Extracted material below:

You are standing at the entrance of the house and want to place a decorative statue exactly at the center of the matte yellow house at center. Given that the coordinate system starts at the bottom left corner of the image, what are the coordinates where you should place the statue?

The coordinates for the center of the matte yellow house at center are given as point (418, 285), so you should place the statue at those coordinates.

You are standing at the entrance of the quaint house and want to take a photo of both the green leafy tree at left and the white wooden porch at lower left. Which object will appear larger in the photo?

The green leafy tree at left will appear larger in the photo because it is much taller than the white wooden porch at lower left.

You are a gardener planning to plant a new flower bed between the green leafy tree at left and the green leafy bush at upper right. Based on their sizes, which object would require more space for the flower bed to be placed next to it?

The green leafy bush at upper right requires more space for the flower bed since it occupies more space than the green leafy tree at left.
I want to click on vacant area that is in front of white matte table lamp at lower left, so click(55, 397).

End of Extracted material.
Extracted material below:

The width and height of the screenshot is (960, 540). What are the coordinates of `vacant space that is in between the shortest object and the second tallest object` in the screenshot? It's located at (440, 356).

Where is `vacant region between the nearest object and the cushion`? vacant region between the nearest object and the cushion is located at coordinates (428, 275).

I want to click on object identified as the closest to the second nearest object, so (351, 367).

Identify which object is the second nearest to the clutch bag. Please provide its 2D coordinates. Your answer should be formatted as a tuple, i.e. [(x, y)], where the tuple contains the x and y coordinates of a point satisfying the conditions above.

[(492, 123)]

End of Extracted material.

**Work required**
Reproduce the listing above from the line with "I want to click on object" up to and including the line with "[(492, 123)]", with no changes.

**Answer box**
I want to click on object identified as the closest to the second nearest object, so (351, 367).

Identify which object is the second nearest to the clutch bag. Please provide its 2D coordinates. Your answer should be formatted as a tuple, i.e. [(x, y)], where the tuple contains the x and y coordinates of a point satisfying the conditions above.

[(492, 123)]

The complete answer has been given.